##### RECORDS PROVIDED
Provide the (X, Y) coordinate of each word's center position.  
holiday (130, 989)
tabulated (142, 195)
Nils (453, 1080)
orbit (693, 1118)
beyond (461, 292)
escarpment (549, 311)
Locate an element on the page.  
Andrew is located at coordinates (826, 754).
##########
### WHAT IS EXPECTED
Copy every item above line for line, without altering a single character.

### REPLY
Provide the (X, Y) coordinate of each word's center position.  
holiday (130, 989)
tabulated (142, 195)
Nils (453, 1080)
orbit (693, 1118)
beyond (461, 292)
escarpment (549, 311)
Locate an element on the page.  
Andrew is located at coordinates (826, 754).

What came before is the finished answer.